• _TASK DATA_:
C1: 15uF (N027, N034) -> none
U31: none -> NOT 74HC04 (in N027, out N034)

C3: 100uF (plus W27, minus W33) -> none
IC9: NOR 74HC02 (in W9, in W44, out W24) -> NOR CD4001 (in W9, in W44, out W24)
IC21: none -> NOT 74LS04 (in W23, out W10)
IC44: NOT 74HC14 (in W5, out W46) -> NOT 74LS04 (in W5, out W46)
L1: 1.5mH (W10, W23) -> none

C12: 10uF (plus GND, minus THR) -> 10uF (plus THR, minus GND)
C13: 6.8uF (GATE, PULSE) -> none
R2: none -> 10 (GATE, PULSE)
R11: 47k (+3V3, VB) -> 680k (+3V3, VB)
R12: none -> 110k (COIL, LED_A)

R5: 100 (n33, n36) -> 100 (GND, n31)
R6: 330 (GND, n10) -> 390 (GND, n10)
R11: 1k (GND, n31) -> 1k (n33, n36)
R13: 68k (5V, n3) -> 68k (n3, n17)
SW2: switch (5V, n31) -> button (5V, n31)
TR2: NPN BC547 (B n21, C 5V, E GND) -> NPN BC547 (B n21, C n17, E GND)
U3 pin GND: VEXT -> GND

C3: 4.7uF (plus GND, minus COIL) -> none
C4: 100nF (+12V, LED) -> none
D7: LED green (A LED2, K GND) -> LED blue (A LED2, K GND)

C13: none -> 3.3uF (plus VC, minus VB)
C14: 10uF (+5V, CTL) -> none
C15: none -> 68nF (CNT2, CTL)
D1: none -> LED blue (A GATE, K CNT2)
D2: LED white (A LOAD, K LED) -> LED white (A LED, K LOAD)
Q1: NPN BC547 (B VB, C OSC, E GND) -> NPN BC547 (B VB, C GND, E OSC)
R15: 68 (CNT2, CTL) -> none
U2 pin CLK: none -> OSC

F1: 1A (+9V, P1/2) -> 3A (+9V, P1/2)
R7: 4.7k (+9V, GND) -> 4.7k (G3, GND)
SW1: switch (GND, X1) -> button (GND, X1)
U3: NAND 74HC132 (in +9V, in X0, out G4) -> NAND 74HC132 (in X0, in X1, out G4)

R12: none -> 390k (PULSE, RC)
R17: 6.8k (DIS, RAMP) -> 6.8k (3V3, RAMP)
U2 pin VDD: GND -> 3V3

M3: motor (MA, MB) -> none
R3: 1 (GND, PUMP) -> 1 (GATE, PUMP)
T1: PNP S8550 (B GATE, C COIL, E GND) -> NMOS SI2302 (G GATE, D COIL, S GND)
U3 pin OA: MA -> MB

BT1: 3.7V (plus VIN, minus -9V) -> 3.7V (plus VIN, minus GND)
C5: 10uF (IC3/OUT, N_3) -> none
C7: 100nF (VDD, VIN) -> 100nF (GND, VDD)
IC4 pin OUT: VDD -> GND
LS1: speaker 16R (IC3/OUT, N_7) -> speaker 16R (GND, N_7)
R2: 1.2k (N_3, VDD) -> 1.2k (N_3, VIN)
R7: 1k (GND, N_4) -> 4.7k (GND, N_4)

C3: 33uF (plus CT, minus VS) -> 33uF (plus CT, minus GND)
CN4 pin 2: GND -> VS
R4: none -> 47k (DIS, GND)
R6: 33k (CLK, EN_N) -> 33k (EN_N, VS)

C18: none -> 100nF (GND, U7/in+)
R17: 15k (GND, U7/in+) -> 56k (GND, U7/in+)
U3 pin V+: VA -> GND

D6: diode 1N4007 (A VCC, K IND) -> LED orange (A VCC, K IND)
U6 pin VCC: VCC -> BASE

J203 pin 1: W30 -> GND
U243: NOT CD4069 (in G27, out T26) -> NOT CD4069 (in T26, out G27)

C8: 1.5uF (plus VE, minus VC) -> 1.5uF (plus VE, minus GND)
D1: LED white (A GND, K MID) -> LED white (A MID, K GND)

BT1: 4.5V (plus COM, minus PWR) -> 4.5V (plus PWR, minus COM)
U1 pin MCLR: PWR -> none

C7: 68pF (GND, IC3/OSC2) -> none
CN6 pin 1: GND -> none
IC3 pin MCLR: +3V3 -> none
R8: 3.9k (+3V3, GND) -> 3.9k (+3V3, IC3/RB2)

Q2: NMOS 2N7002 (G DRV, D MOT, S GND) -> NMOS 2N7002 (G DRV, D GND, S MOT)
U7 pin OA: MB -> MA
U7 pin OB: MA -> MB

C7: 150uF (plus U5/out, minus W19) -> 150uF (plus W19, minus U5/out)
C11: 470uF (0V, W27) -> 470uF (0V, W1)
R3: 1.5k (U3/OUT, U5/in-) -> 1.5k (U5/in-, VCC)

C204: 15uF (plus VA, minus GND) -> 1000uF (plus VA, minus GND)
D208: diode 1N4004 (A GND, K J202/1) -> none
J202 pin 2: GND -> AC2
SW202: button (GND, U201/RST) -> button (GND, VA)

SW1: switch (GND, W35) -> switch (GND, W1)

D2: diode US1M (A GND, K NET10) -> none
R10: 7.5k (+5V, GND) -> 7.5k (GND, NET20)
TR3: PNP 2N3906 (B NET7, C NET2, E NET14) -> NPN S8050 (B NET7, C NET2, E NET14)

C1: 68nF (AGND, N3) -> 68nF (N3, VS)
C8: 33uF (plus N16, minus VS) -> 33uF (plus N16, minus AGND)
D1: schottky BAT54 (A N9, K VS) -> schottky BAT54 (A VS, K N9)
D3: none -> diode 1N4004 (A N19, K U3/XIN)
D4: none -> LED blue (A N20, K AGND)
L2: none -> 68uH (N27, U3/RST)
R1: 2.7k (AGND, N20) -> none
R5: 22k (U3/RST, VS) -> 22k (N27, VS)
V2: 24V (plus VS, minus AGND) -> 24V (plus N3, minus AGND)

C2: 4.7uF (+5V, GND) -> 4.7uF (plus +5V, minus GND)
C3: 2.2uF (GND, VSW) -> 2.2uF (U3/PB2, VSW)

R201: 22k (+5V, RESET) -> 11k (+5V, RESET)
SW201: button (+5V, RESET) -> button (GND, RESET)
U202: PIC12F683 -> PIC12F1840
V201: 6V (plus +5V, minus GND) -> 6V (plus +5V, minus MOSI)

• _YOUR TASK_:
Send back an exact copy of only the lines from the line with "R12: none -> 110k (COIL, LED_A)" up to and including the line with "R15: 68 (CNT2, CTL) -> none" in the data above.

• _REPLY TO THE TASK_:
R12: none -> 110k (COIL, LED_A)

R5: 100 (n33, n36) -> 100 (GND, n31)
R6: 330 (GND, n10) -> 390 (GND, n10)
R11: 1k (GND, n31) -> 1k (n33, n36)
R13: 68k (5V, n3) -> 68k (n3, n17)
SW2: switch (5V, n31) -> button (5V, n31)
TR2: NPN BC547 (B n21, C 5V, E GND) -> NPN BC547 (B n21, C n17, E GND)
U3 pin GND: VEXT -> GND

C3: 4.7uF (plus GND, minus COIL) -> none
C4: 100nF (+12V, LED) -> none
D7: LED green (A LED2, K GND) -> LED blue (A LED2, K GND)

C13: none -> 3.3uF (plus VC, minus VB)
C14: 10uF (+5V, CTL) -> none
C15: none -> 68nF (CNT2, CTL)
D1: none -> LED blue (A GATE, K CNT2)
D2: LED white (A LOAD, K LED) -> LED white (A LED, K LOAD)
Q1: NPN BC547 (B VB, C OSC, E GND) -> NPN BC547 (B VB, C GND, E OSC)
R15: 68 (CNT2, CTL) -> none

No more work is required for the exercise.